What needs to be done: Among the records below, find each line that includes the string "PHOTO" and copy it.

━━━ Data for this task

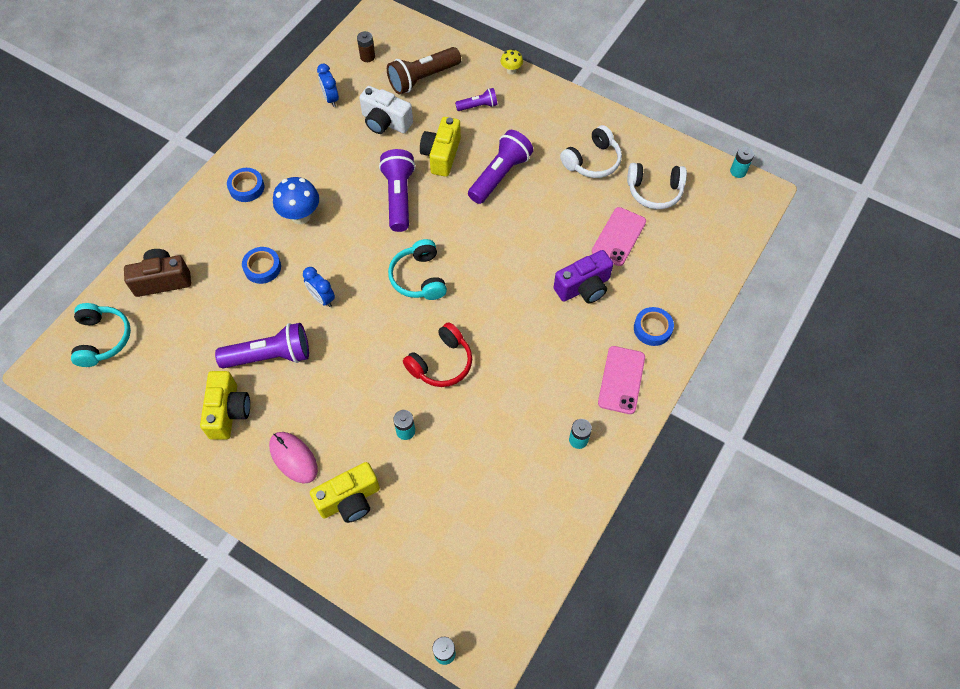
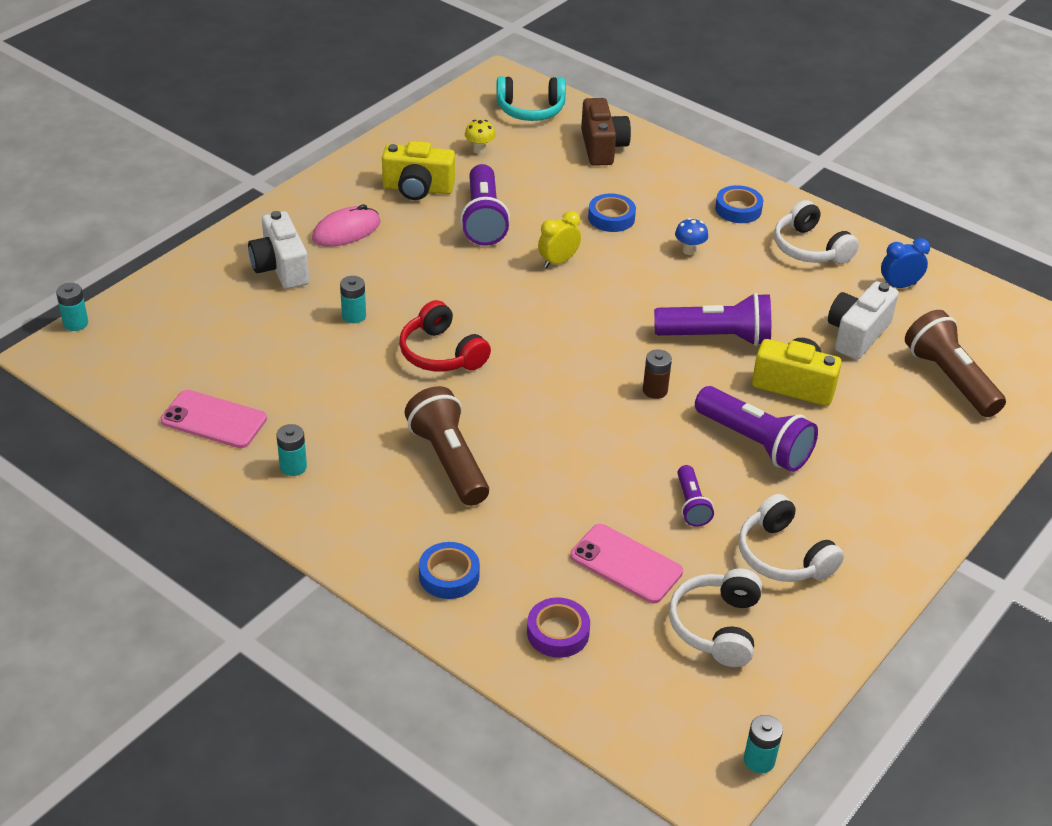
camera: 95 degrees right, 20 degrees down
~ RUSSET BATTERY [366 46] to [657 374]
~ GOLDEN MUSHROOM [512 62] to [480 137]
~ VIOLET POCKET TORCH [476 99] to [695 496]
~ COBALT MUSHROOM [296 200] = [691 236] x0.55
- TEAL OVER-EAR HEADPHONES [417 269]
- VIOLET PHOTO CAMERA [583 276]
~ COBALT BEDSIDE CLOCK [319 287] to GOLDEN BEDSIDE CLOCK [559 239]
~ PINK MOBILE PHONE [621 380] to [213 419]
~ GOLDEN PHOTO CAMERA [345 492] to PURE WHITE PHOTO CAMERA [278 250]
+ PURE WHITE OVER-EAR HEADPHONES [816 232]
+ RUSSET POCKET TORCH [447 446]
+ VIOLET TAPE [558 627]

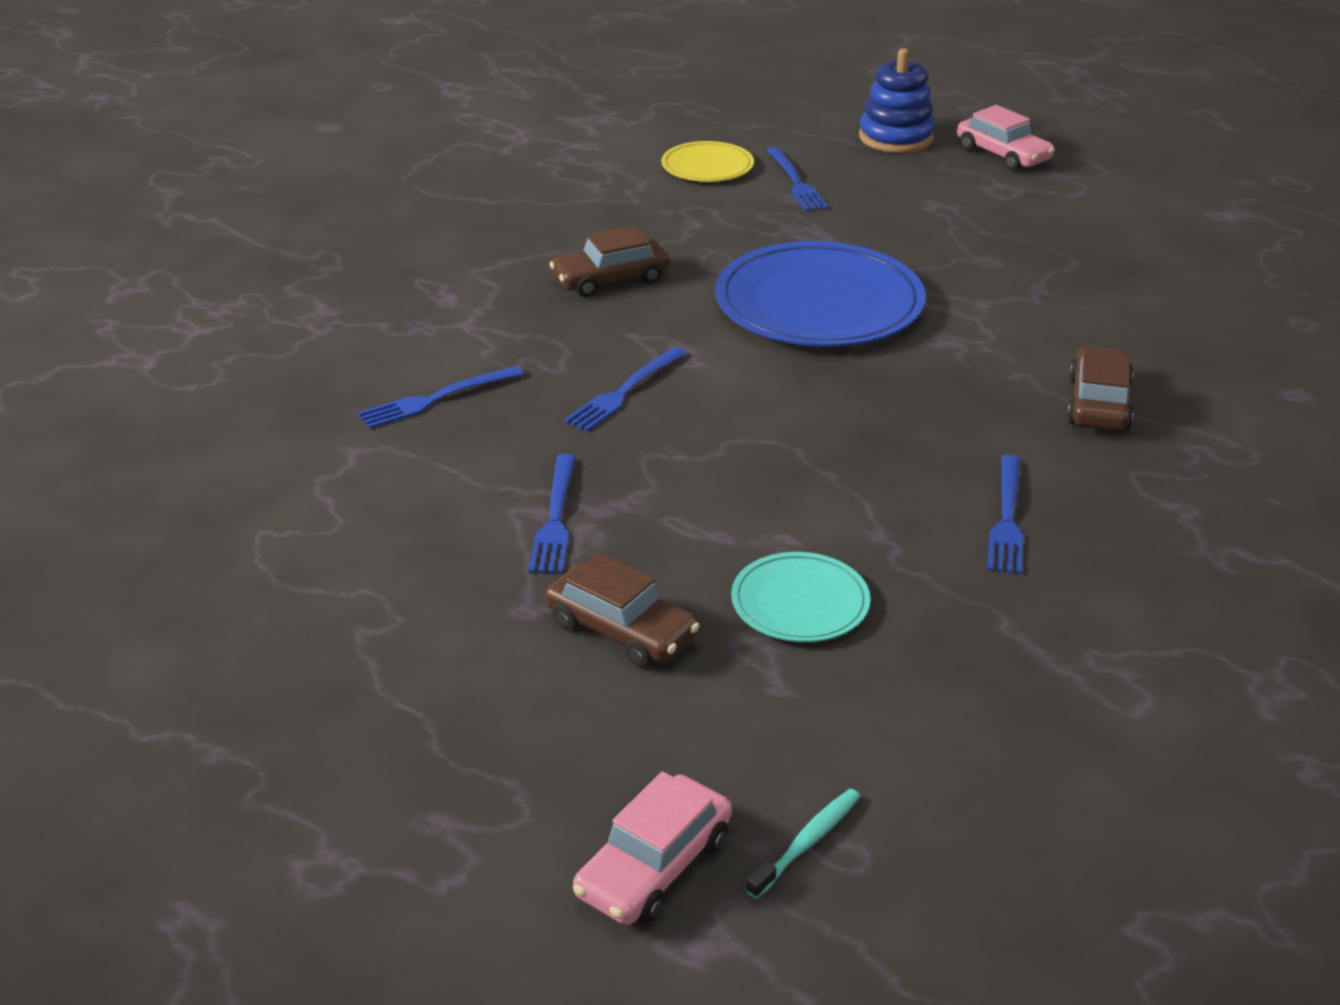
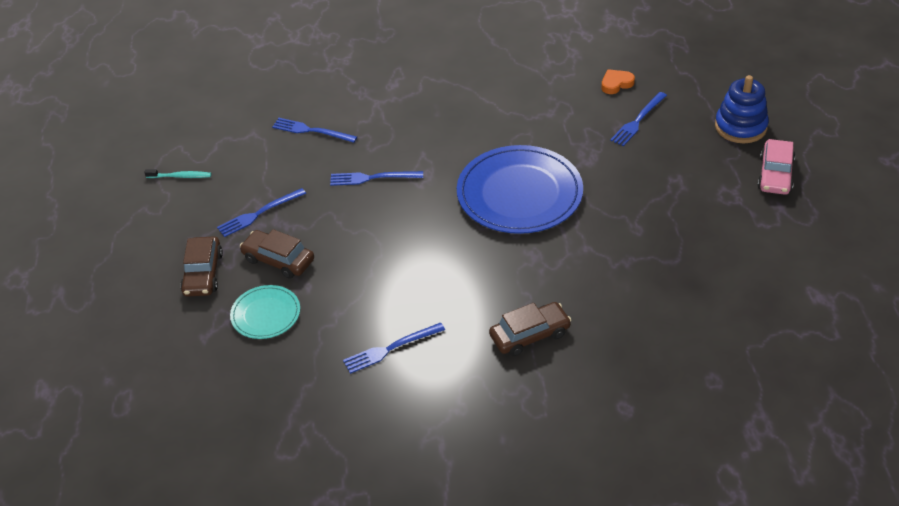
camera: 55 degrees right, 10 degrees up
~ GOLDEN FLAT DISH [707 161] to ORANGE-COLOURED LOVE HEART [618 81]
~ RUSSET CAR [610 261] to [277 254]
- PINK CAR [652 848]
~ TEAL DENTAL BRUSH [803 844] to [177 173]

━━━━━━

Expected answer:
- VIOLET PHOTO CAMERA [583 276]
~ GOLDEN PHOTO CAMERA [345 492] to PURE WHITE PHOTO CAMERA [278 250]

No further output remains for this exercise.